» **Task statement**:
Copy every line below precisely, leaving nothing out.

» **Data excerpt**:
::::::
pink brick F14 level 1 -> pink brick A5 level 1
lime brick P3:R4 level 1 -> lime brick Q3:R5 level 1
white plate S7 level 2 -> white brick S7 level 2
::::::
» **Result of this exercise**:
pink brick F14 level 1 -> pink brick A5 level 1
lime brick P3:R4 level 1 -> lime brick Q3:R5 level 1
white plate S7 level 2 -> white brick S7 level 2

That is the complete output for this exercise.